*** Opening Material shown ***
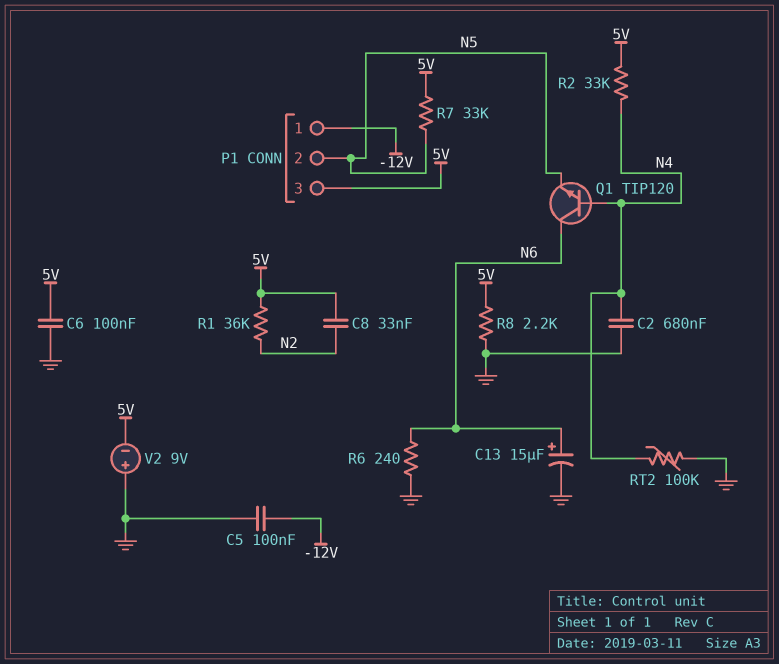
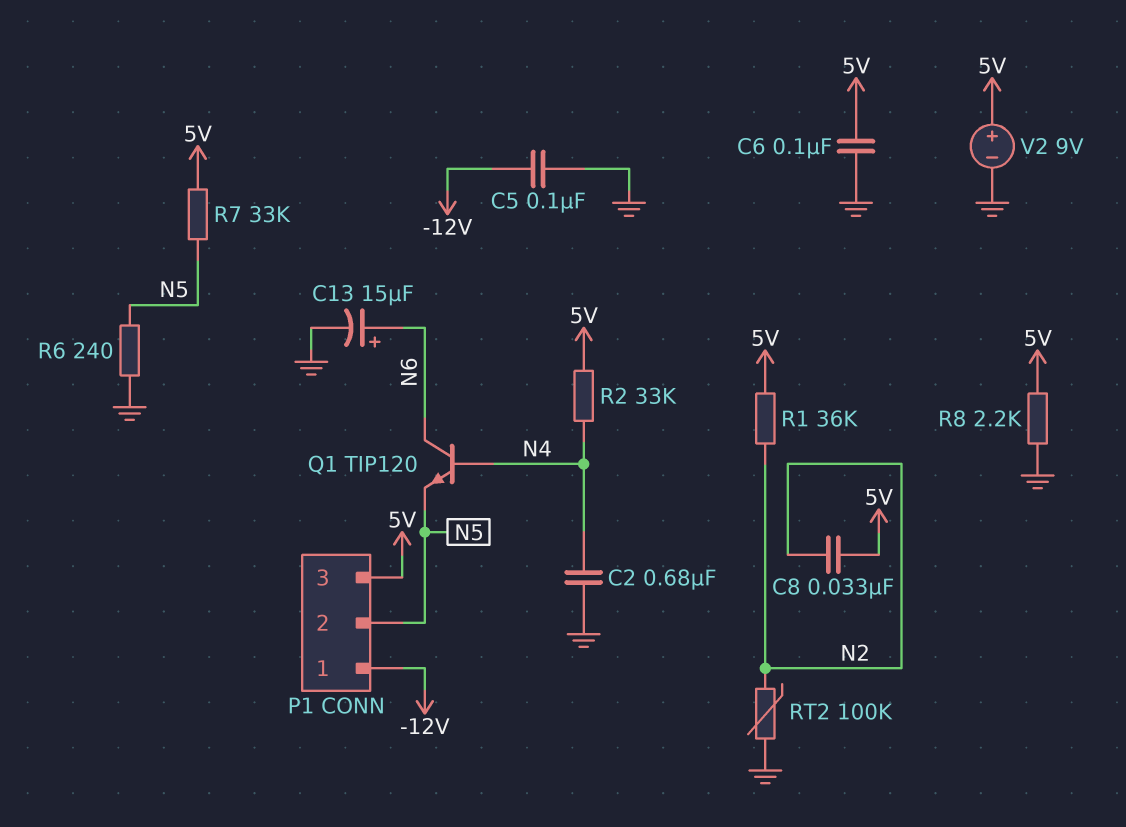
R6: 240 (GND, N6) -> 240 (GND, N5)
RT2: 100k (GND, N4) -> 100k (GND, N2)
V2: 9V (plus GND, minus 5V) -> 9V (plus 5V, minus GND)

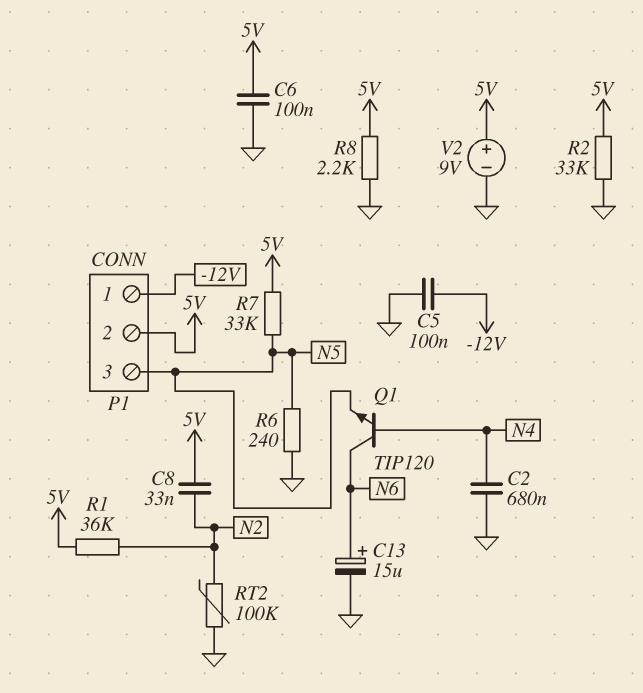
P1 pin 2: N5 -> 5V
P1 pin 3: 5V -> N5
R2: 33k (5V, N4) -> 33k (5V, GND)

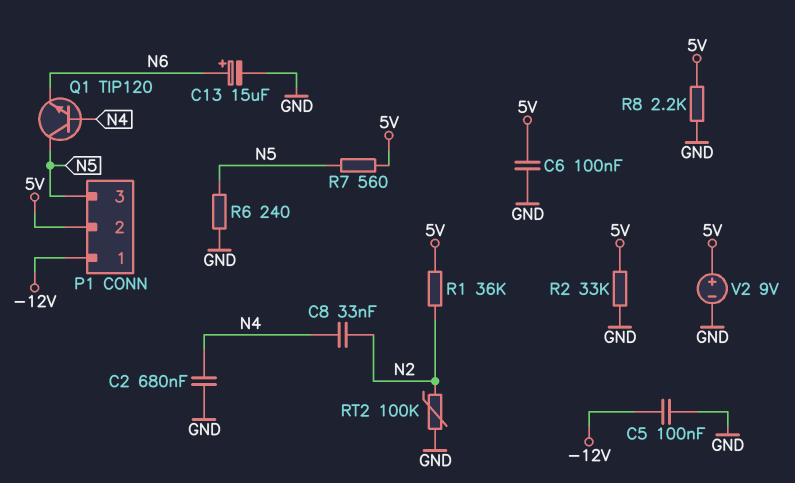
C8: 33nF (5V, N2) -> 33nF (N2, N4)
Q1: NPN TIP120 (B N4, C N6, E N5) -> NPN TIP120 (B N4, C N5, E N6)
R7: 33k (5V, N5) -> 560 (5V, N5)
*** Closing Material shown ***
Exercise objective: Your task is to retype, exactly and only, the lines from the one with "Q1: NPN TIP120" through the final line above.

Solution to this task:
Q1: NPN TIP120 (B N4, C N6, E N5) -> NPN TIP120 (B N4, C N5, E N6)
R7: 33k (5V, N5) -> 560 (5V, N5)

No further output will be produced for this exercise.